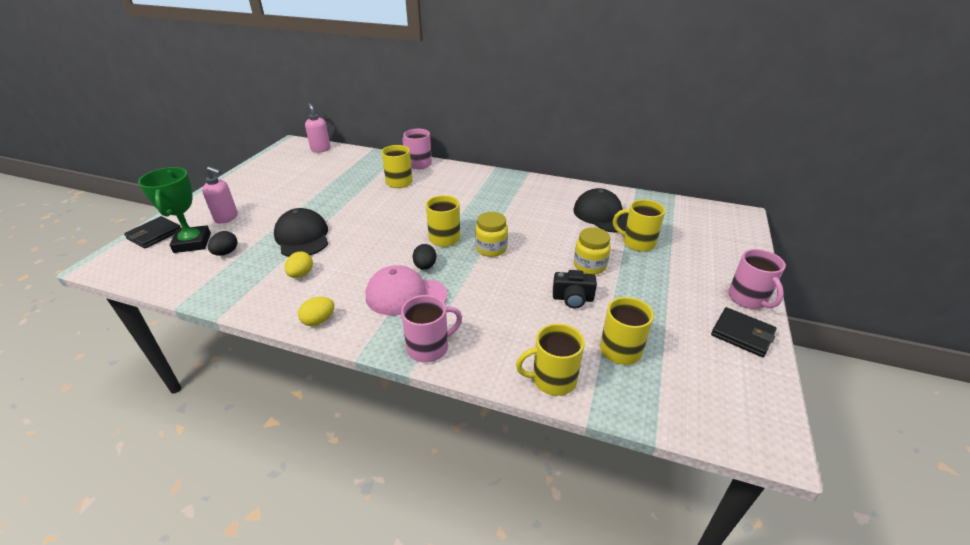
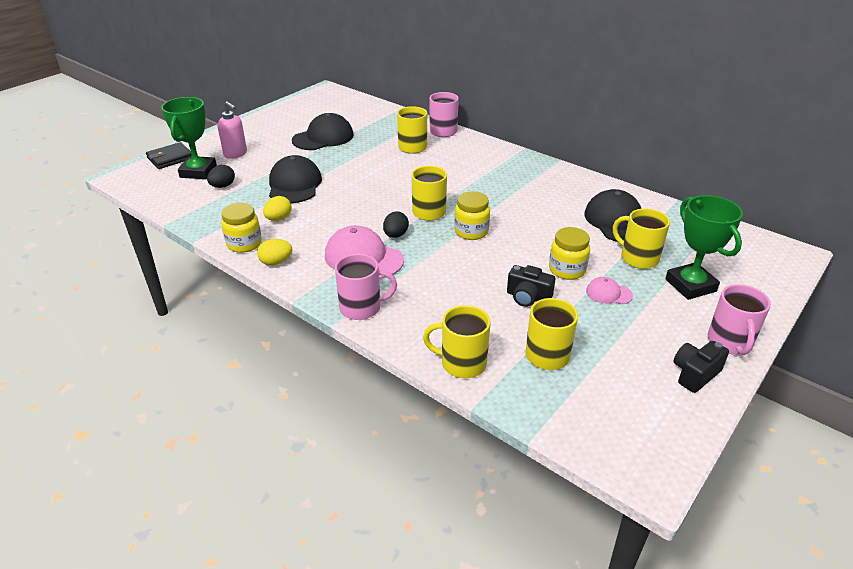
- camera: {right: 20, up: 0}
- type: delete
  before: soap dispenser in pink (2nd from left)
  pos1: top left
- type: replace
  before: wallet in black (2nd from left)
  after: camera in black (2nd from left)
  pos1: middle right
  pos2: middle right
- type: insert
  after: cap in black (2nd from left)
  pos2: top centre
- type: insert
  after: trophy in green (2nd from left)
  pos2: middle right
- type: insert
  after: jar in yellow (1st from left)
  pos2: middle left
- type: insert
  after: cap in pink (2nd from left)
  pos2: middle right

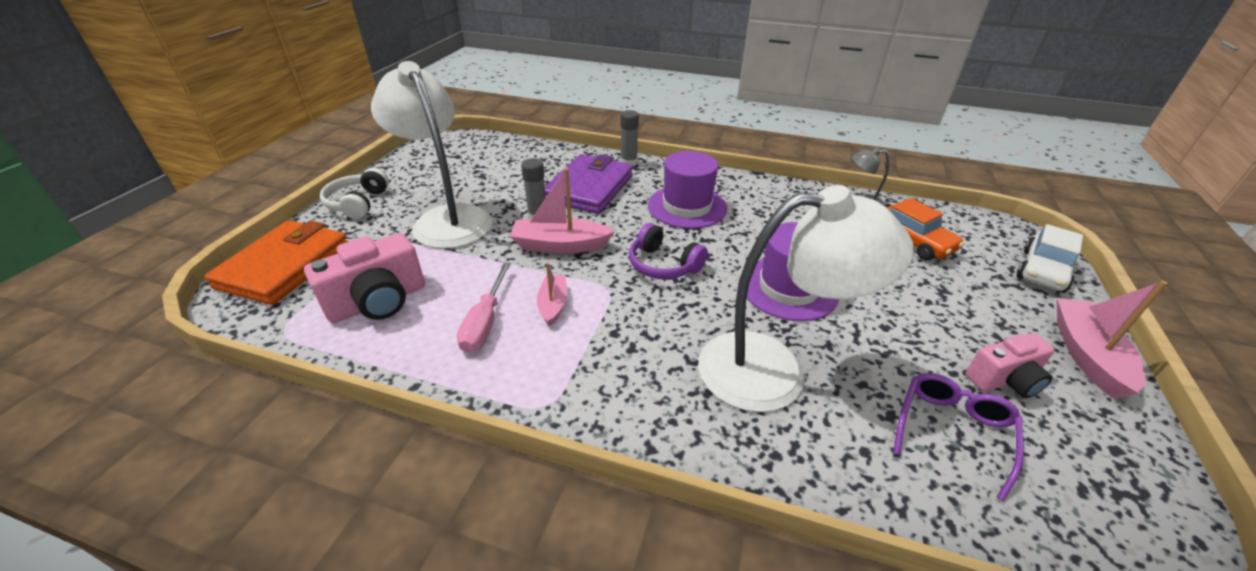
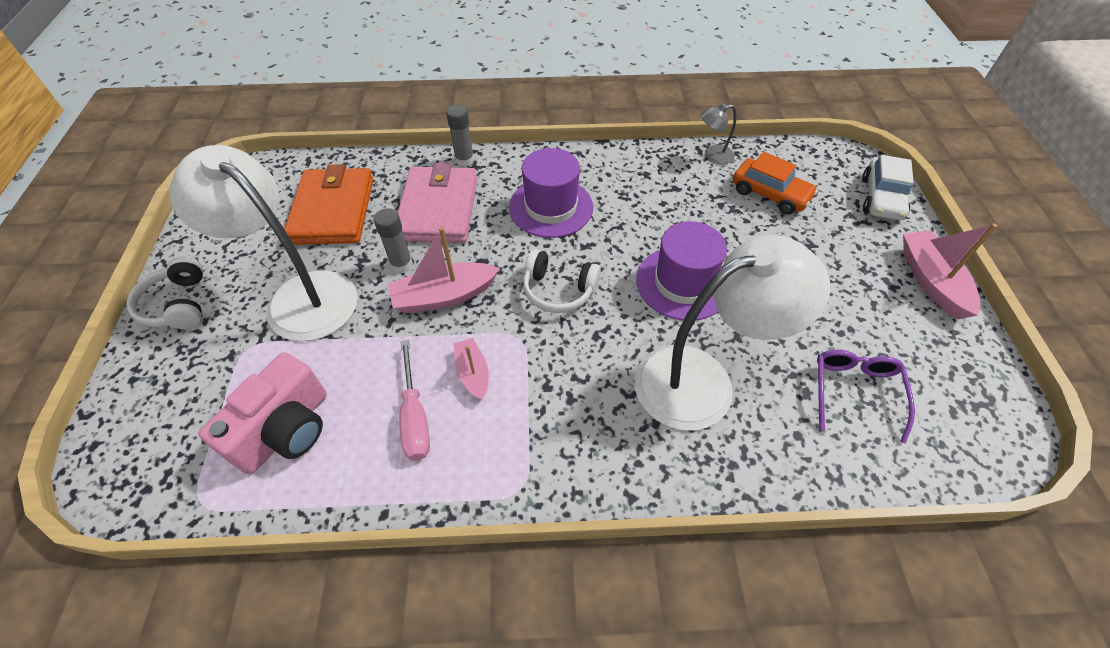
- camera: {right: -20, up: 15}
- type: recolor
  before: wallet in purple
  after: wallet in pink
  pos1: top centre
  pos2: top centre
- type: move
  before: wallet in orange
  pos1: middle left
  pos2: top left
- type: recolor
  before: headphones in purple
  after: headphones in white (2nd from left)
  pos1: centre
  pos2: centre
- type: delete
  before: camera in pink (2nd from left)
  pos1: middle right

### Work required
Each entry above should be printed again word for word, with any picture dropped.

### Reply
- camera: {right: 20, up: 0}
- type: delete
  before: soap dispenser in pink (2nd from left)
  pos1: top left
- type: replace
  before: wallet in black (2nd from left)
  after: camera in black (2nd from left)
  pos1: middle right
  pos2: middle right
- type: insert
  after: cap in black (2nd from left)
  pos2: top centre
- type: insert
  after: trophy in green (2nd from left)
  pos2: middle right
- type: insert
  after: jar in yellow (1st from left)
  pos2: middle left
- type: insert
  after: cap in pink (2nd from left)
  pos2: middle right

- camera: {right: -20, up: 15}
- type: recolor
  before: wallet in purple
  after: wallet in pink
  pos1: top centre
  pos2: top centre
- type: move
  before: wallet in orange
  pos1: middle left
  pos2: top left
- type: recolor
  before: headphones in purple
  after: headphones in white (2nd from left)
  pos1: centre
  pos2: centre
- type: delete
  before: camera in pink (2nd from left)
  pos1: middle right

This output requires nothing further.